Work to be completed: Each line holding the string "black" is to be copied from the data.

Dataset entries:
###

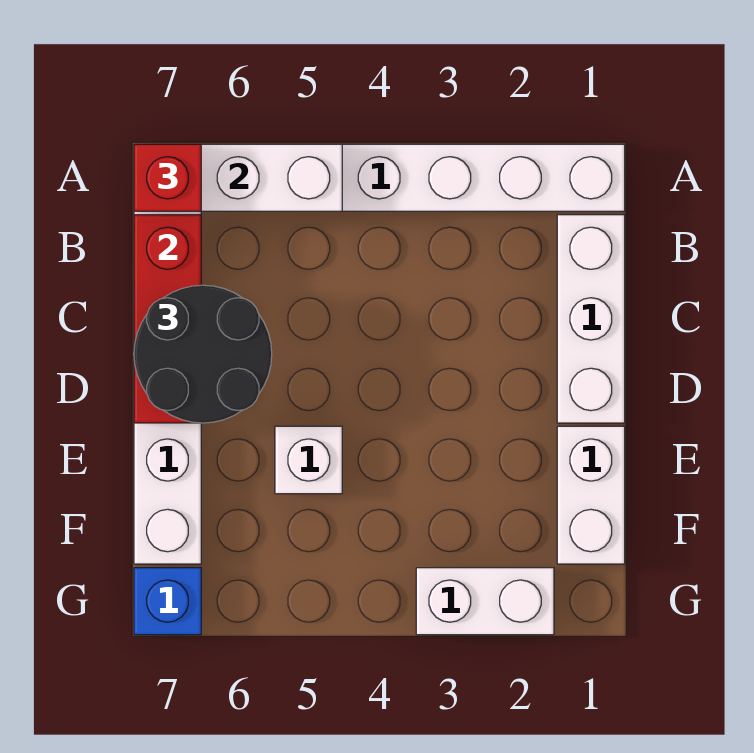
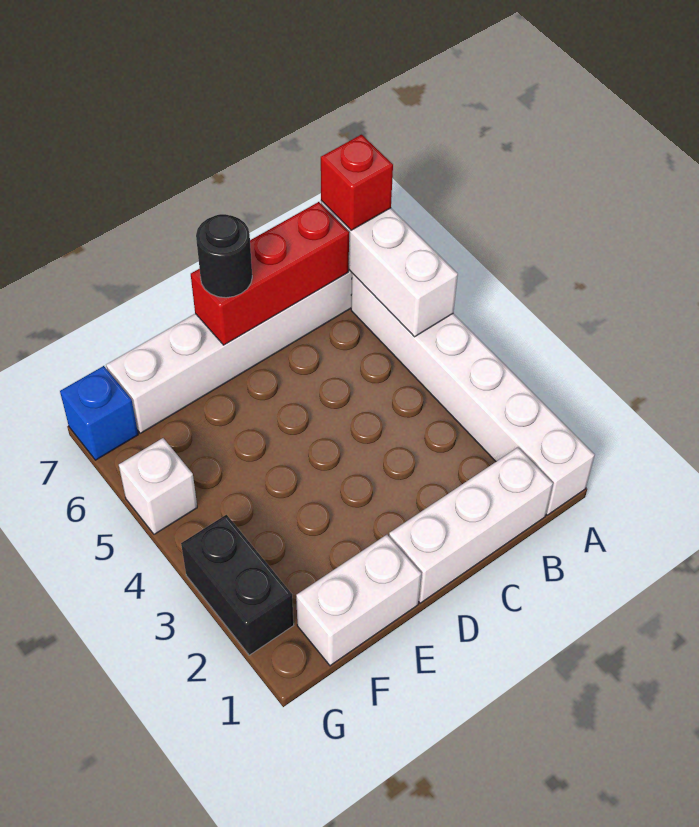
black round brick C6:D7 level 3 -> black round brick D7 level 3
white brick E5 level 1 -> white brick G5 level 1
white brick G2:G3 level 1 -> black brick G2:G3 level 1

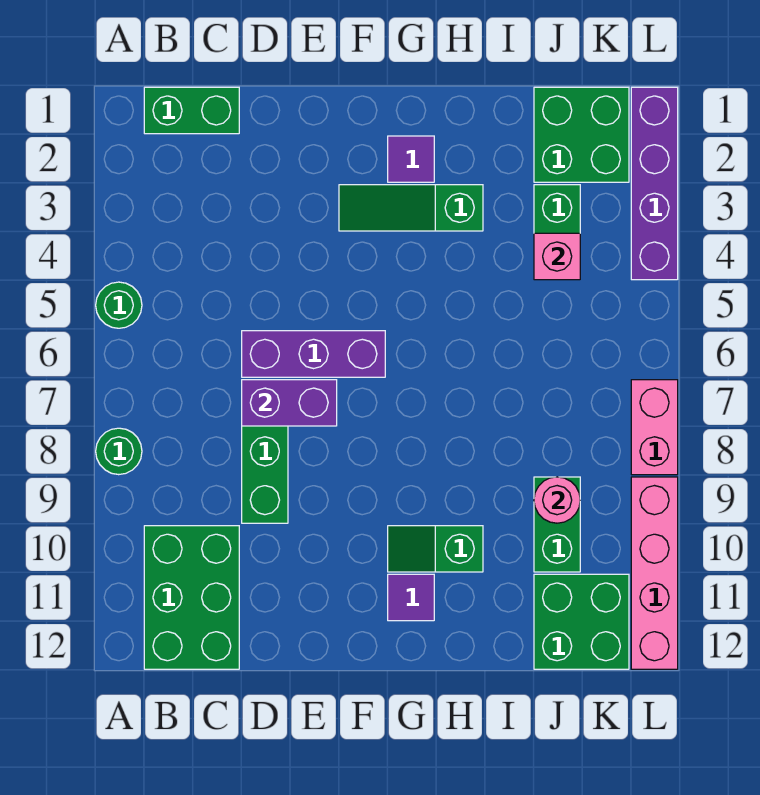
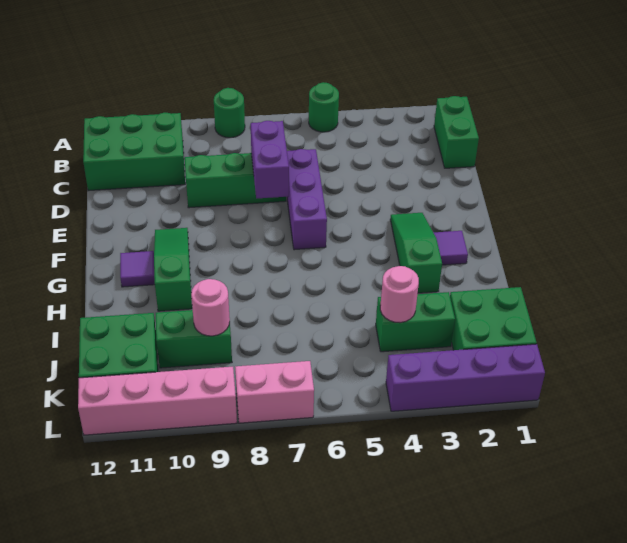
green slope G10:H10 level 1 top H -> green slope F10:H10 level 1 top H
pink brick J4 level 2 -> pink round brick J4 level 2

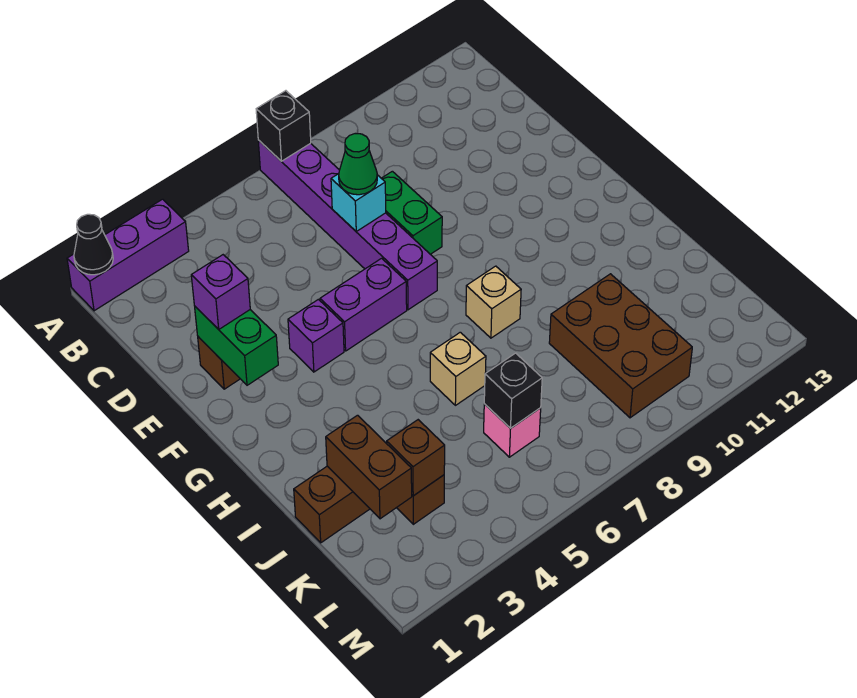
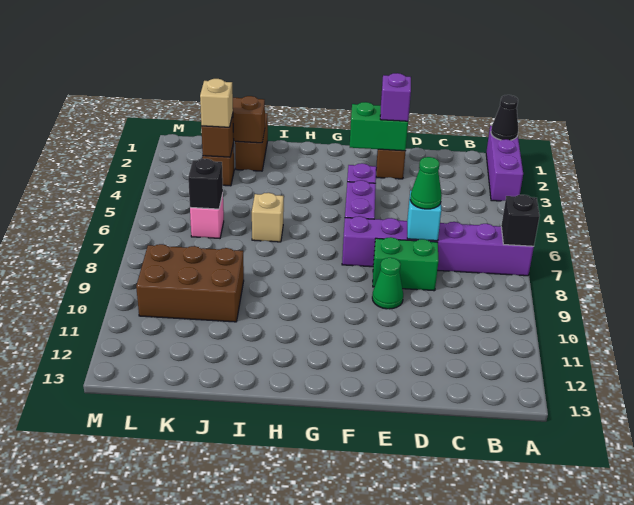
none -> green cone E9 level 1
tan brick H8 level 1 -> tan brick K3 level 3

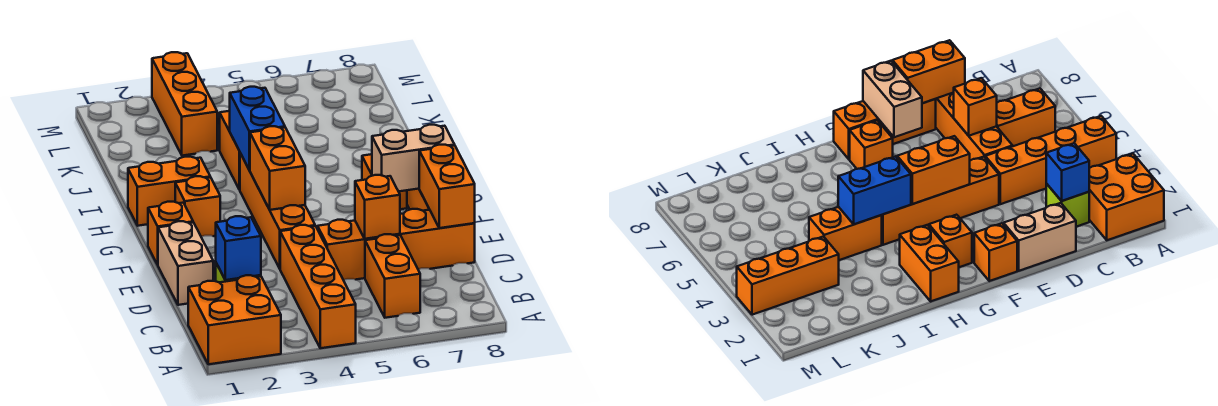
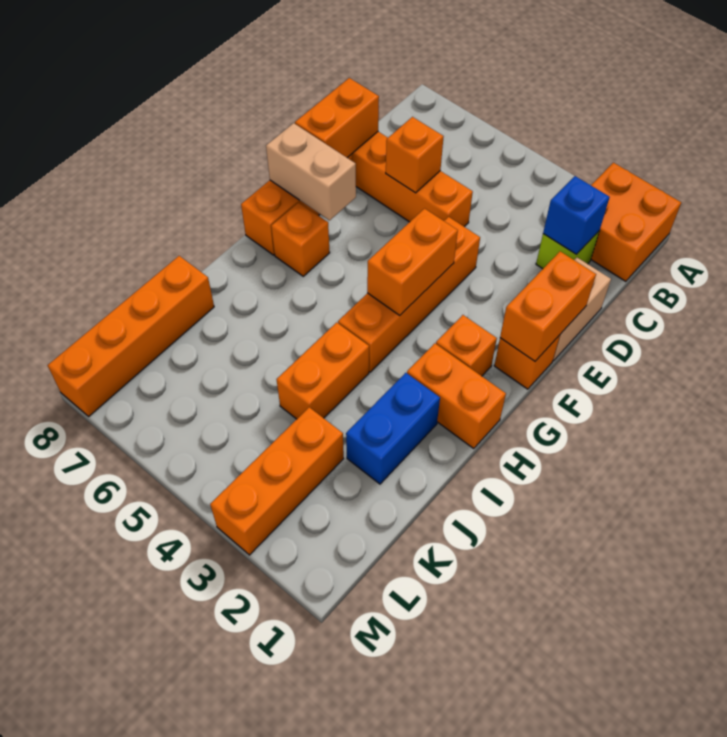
orange brick A4:D4 level 1 -> orange brick J8:M8 level 1
orange brick B6:C6 level 1 -> orange brick E1:F1 level 2
blue brick H4:I4 level 2 -> blue brick I2:J2 level 1

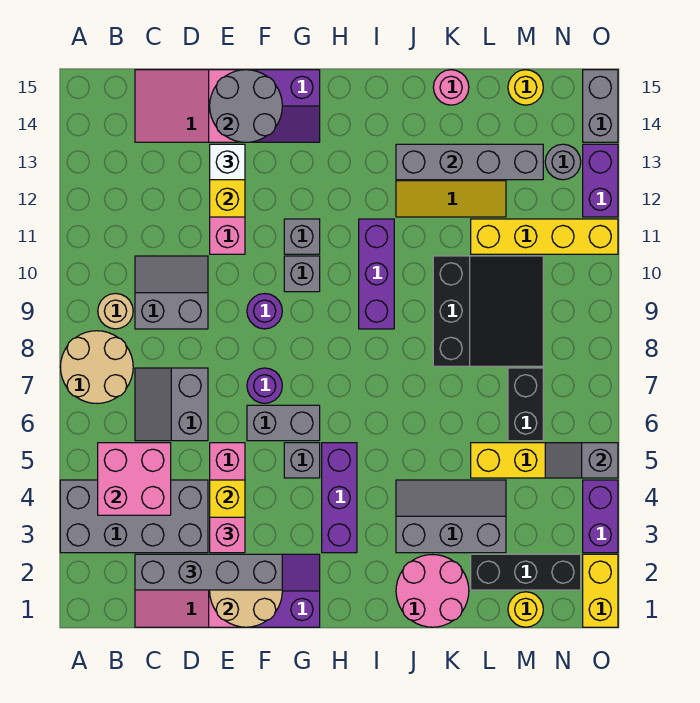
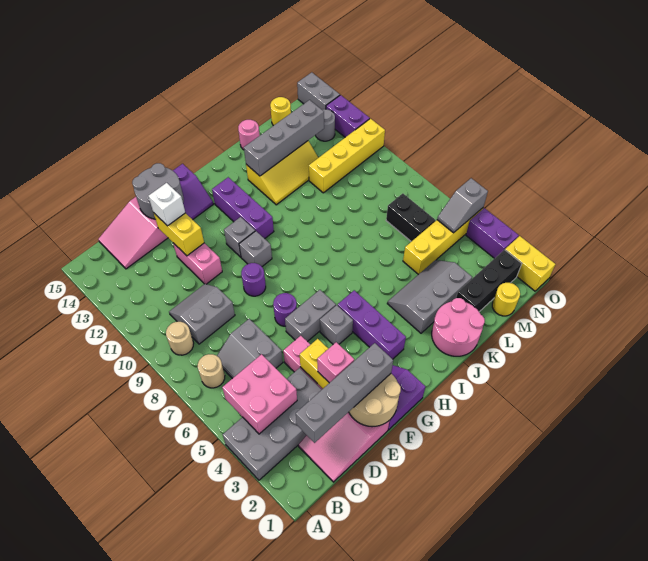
tan round brick A7:B8 level 1 -> tan round brick B7 level 1
purple brick I9:I11 level 1 -> purple brick H11:H13 level 1
black slope K8:M10 level 1 top K -> none

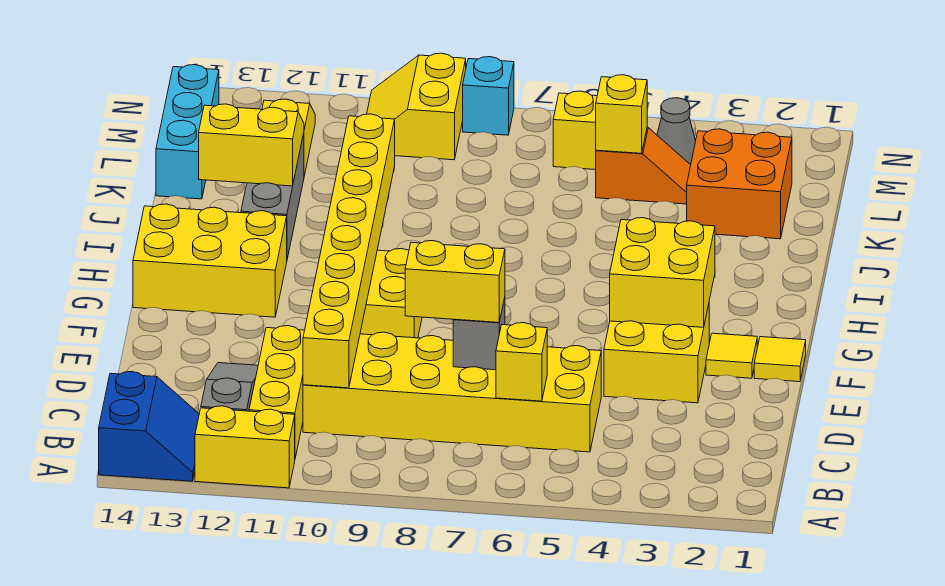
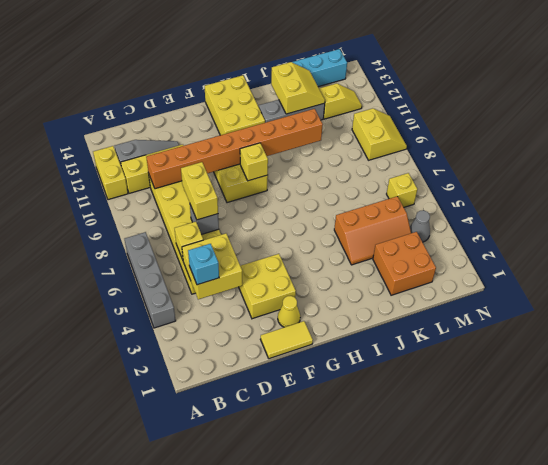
none -> grey brick A4:A7 level 1
blue slope A13:B14 level 1 top 14 -> none
yellow brick C10:J10 level 2 -> orange brick C10:J10 level 2
yellow tile F1 level 1 -> yellow tile E1:F1 level 1
yellow tile F2 level 1 -> yellow cone F2 level 1
yellow brick F3:G4 level 2 -> yellow brick C4:D5 level 2
orange slope L4:L5 level 1 top 5 -> orange slope J4:L5 level 1 top 5
yellow brick L5 level 2 -> yellow brick G9 level 2
yellow slope M9:N10 level 1 top 9 -> yellow slope M9:N10 level 1 top M
cyan brick N8 level 1 -> cyan brick C4 level 3

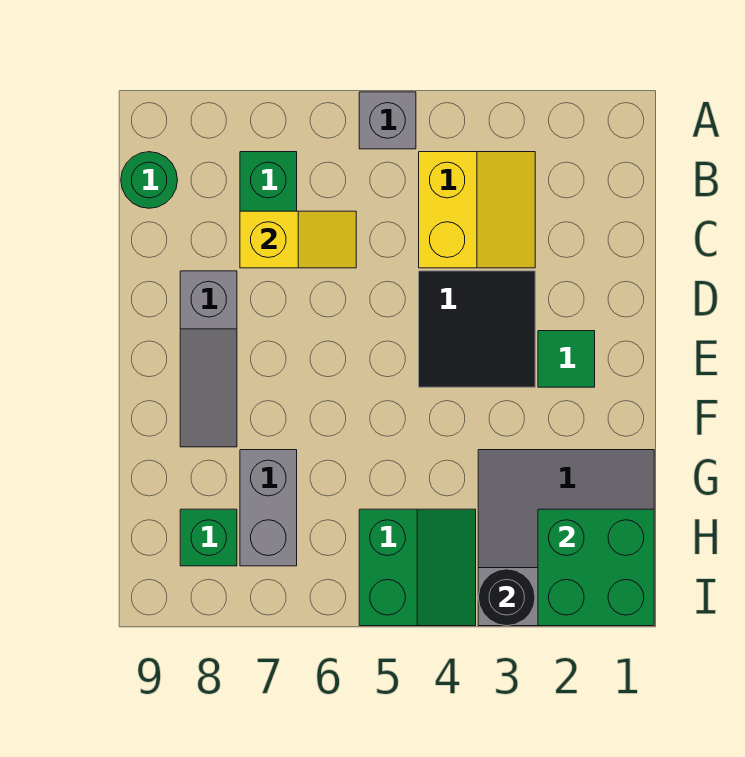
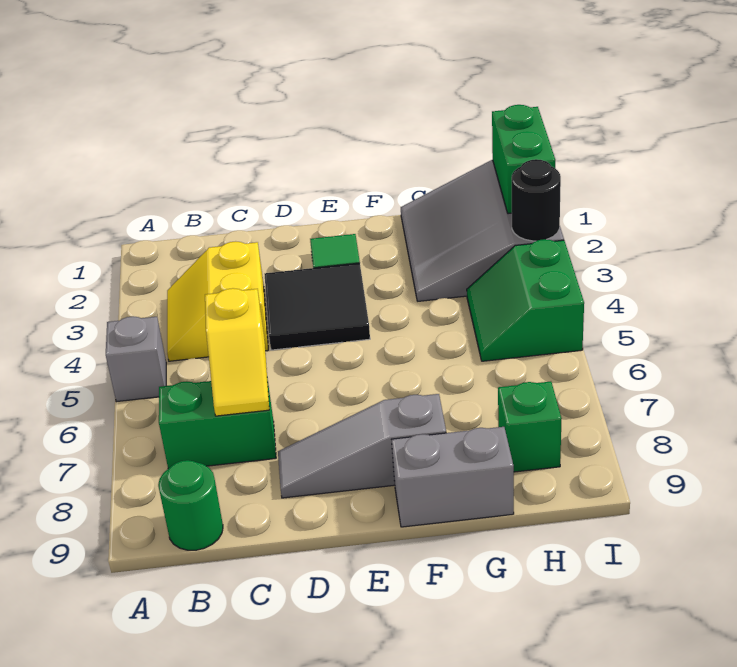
yellow slope B3:C4 level 1 top 4 -> yellow slope B3:C4 level 1 top C
yellow slope C6:C7 level 2 top 7 -> yellow slope C6:C7 level 2 top 6
grey slope D8:F8 level 1 top D -> grey slope D8:F8 level 1 top F
grey brick G7:H7 level 1 -> grey brick F9:G9 level 1
green brick H1:I2 level 2 -> green brick I1:I2 level 2
green slope H4:I5 level 1 top 5 -> green slope H4:I5 level 1 top I

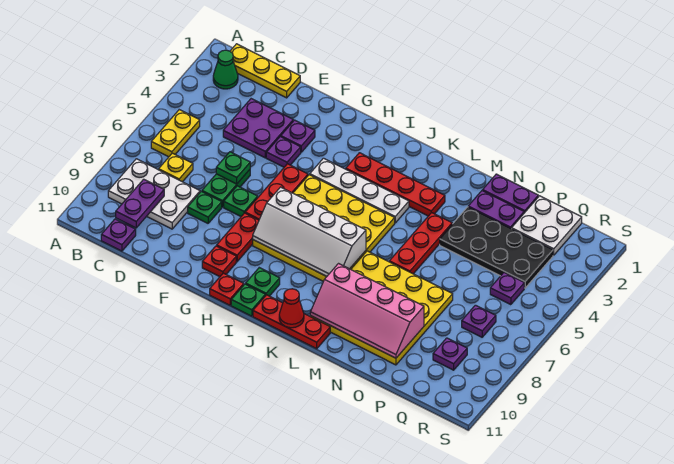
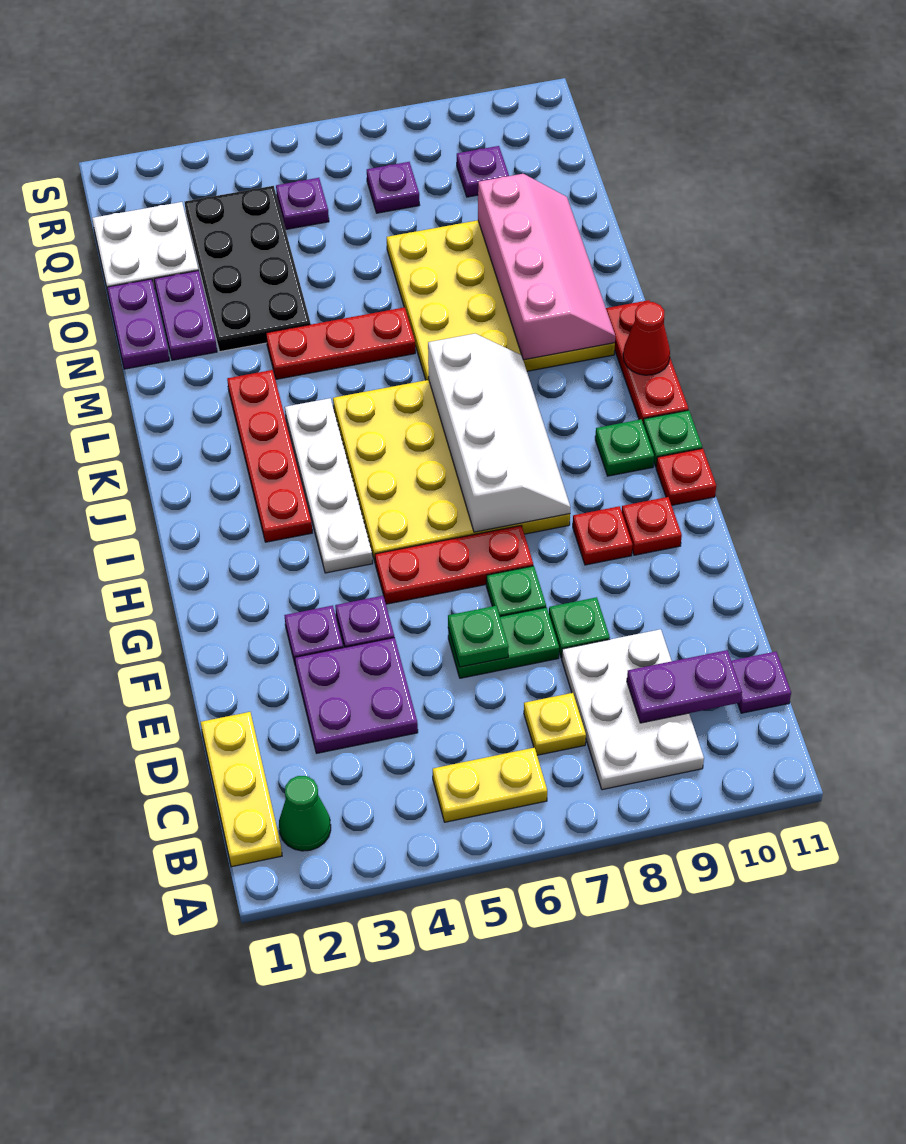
red plate G8:G9 level 1 -> red plate G9 level 1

###

Output of the exercise:
black round brick C6:D7 level 3 -> black round brick D7 level 3
white brick G2:G3 level 1 -> black brick G2:G3 level 1
black slope K8:M10 level 1 top K -> none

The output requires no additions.